__Exercise objective__.
Pull out every line in the records below that contains the string "appoggiatura", copying each line in full. Matches are case-sensitive.

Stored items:
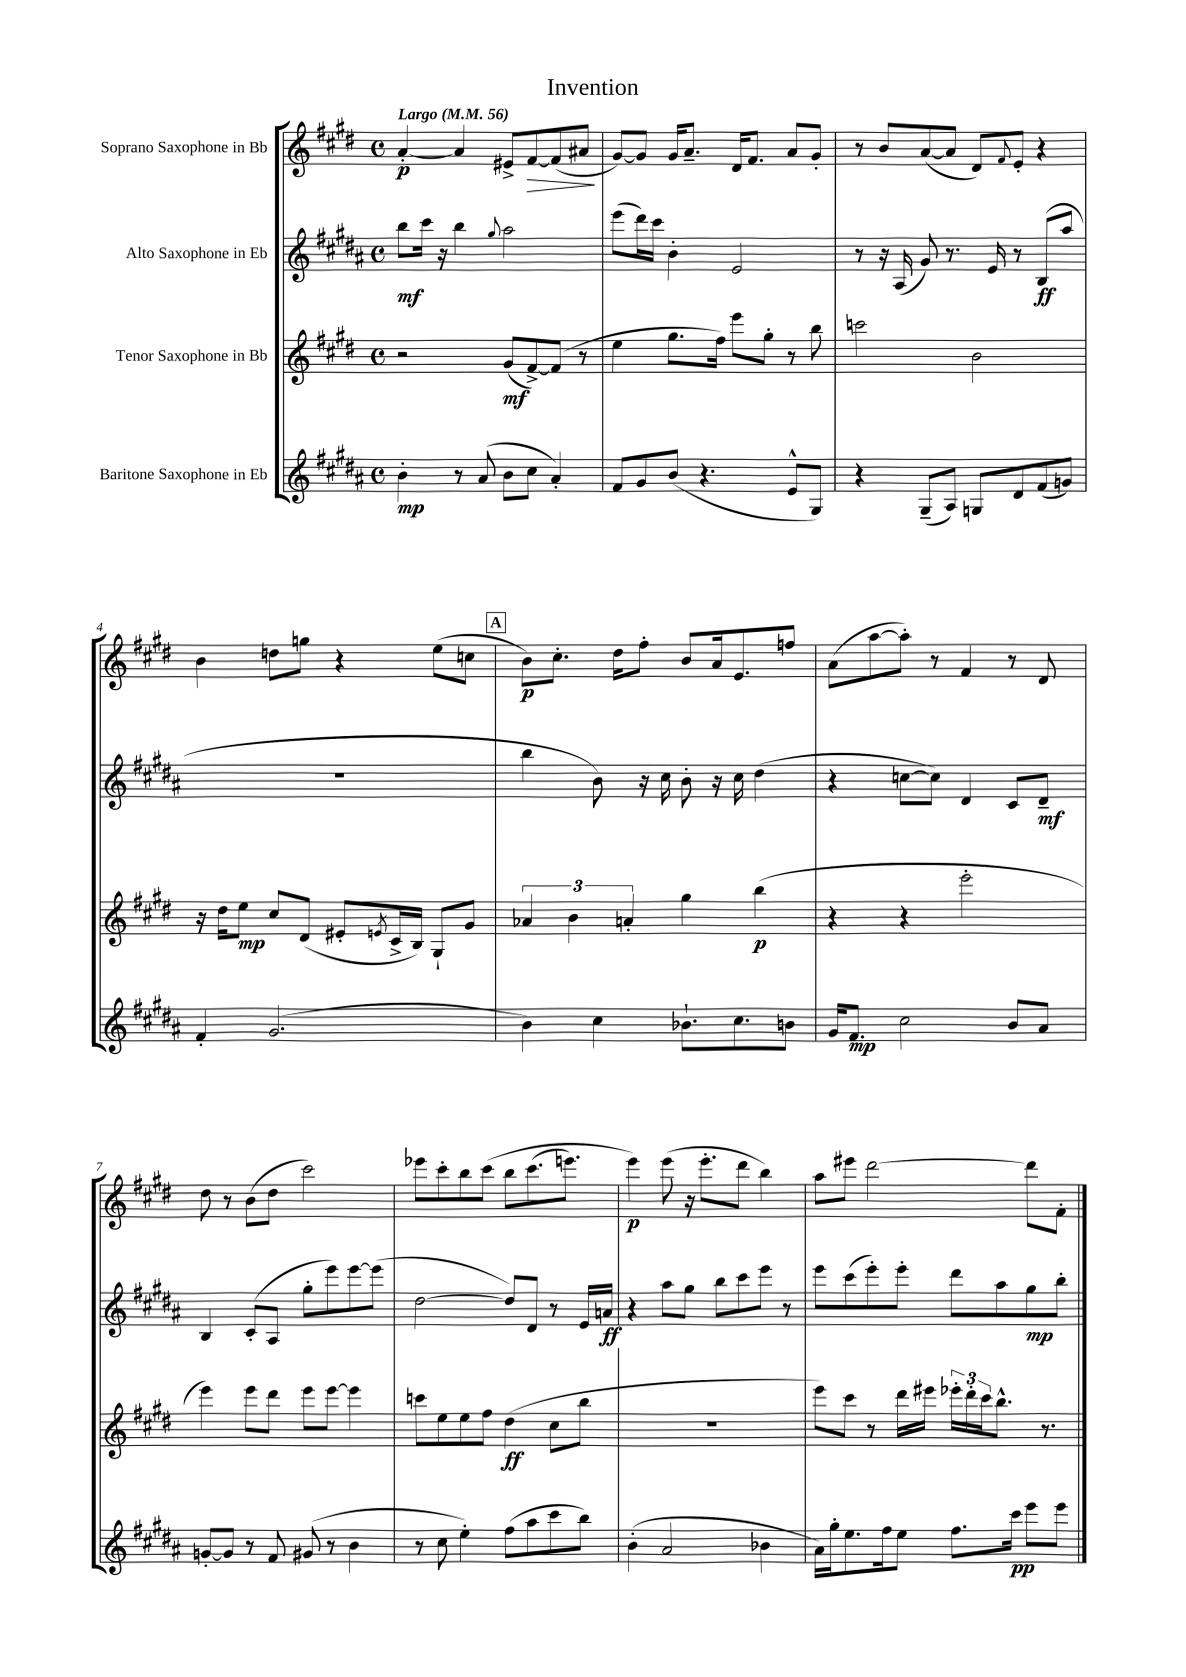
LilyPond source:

\header { title = "Invention" }
<<
\new StaffGroup <<
\new Staff = "s0" \with { instrumentName = "Soprano Saxophone in Bb" } {
    \clef treble \key e \major \defaultTimeSignature \time 4/4 \tempo "Largo" 4 = 56
    a'4~-.\p a'4 eis'8-> fis'8~\> fis'8( ais'8\! |
    gis'8~) gis'8 gis'16 a'8.-- dis'16 fis'8. a'8 gis'8-. |
    r8 b'8 a'8~( a'8 dis'8) \appoggiatura { fis'8 } e'8-. r4 |
    b'4 d''8 g''8 r4 e''8( c''8 |
    \mark \markup { \box "A" } b'8\p) cis''8.-. dis''16 fis''8-. b'8 a'16 e'8. f''8 |
    a'8( a''8~ a''8-.) r8 fis'4 r8 dis'8 |
    dis''8 r8 b'8( dis''8 cis'''2) |
    ees'''8 cis'''8-. b''8 cis'''8\( b''8 cis'''8.( e'''8.) |
    e'''4\p\) e'''8( r16 e'''8.-. dis'''8 b''4) |
    a''8 eis'''8 dis'''2~ dis'''8 fis'8-. \bar "|." |
}
\new Staff = "s1" \with { instrumentName = "Alto Saxophone in Eb" } {
    \clef treble \key b \major \defaultTimeSignature \time 4/4
    b''8\mf cis'''16 r16 b''4 \appoggiatura { gis''8 } ais''2 |
    e'''8( dis'''16) cis'''16 b'4-. e'2 |
    r8 r16 ais16( gis'8) r8. e'16 r8 b8\ff( ais''8 |
    R1 |
    \mark \markup { \box "A" } b''4 b'8) r16 cis''16 b'8-. r16 cis''16 dis''4( |
    r4 c''8~ c''8) dis'4 cis'8 dis'8--\mf |
    b4 cis'8-.( ais8 gis''8-. e'''8) e'''8~ e'''8( |
    dis''2~ dis''8) dis'8 r8 e'16 a'16\ff |
    r4 ais''8 gis''8 b''8 cis'''8 e'''8 r8 |
    e'''8 cis'''8( e'''8-.) e'''8-. dis'''8 ais''8 gis''8\mp b''8-. \bar "|." |
}
\new Staff = "s2" \with { instrumentName = "Tenor Saxophone in Bb" } {
    \clef treble \key e \major \defaultTimeSignature \time 4/4
    r2 gis'8\mf( fis'8~->) fis'8( r8 |
    e''4 gis''8. fis''16) e'''8 gis''8-. r8 b''8 |
    c'''2 b'2 |
    r16 dis''16 e''8\mp cis''8 dis'8( eis'8-. \acciaccatura { e'8 } cis'16-> b16) gis8-! gis'8 |
    \mark \markup { \box "A" } \tuplet 3/2 { aes'4 b'4 a'4-. } gis''4 b''4\p( |
    r4 r4 e'''2-. |
    e'''4) e'''8 dis'''8 e'''8 e'''8~ e'''4 |
    c'''8 e''8 e''8 fis''8 dis''4\ff( cis''8 b''8 |
    R1 |
    e'''8) cis'''8 r8 dis'''16 eis'''16 \tuplet 3/2 { ees'''16-. dis'''16-. cis'''16 } b''8.-^ r8. \bar "|." |
}
\new Staff = "s3" \with { instrumentName = "Baritone Saxophone in Eb" } {
    \clef treble \key b \major \defaultTimeSignature \time 4/4
    b'4-.\mp r8 ais'8( b'8 cis''8 ais'4-.) |
    fis'8 gis'8 b'8( r4. e'8-^ gis8) |
    r4 gis8--( ais8) g8 dis'8 fis'8( g'8) |
    fis'4-. gis'2.( |
    \mark \markup { \box "A" } b'4) cis''4 bes'8.-! cis''8. b'8 |
    gis'16 fis'8.\mp cis''2 b'8 ais'8 |
    g'8~-. g'8 r8 fis'8 gis'8( r8 b'4 |
    r8 cis''8 e''4-.) fis''8( ais''8 cis'''8 b''8) |
    b'4-.( ais'2 bes'4 |
    ais'16) gis''16-. e''8. fis''16 e''8 fis''8. cis'''16\pp e'''8 e'''8 \bar "|." |
}
>>
>>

__Result of this exercise__.
    r8 b'8 a'8~( a'8 dis'8) \appoggiatura { fis'8 } e'8-. r4 |
    b''8\mf cis'''16 r16 b''4 \appoggiatura { gis''8 } ais''2 |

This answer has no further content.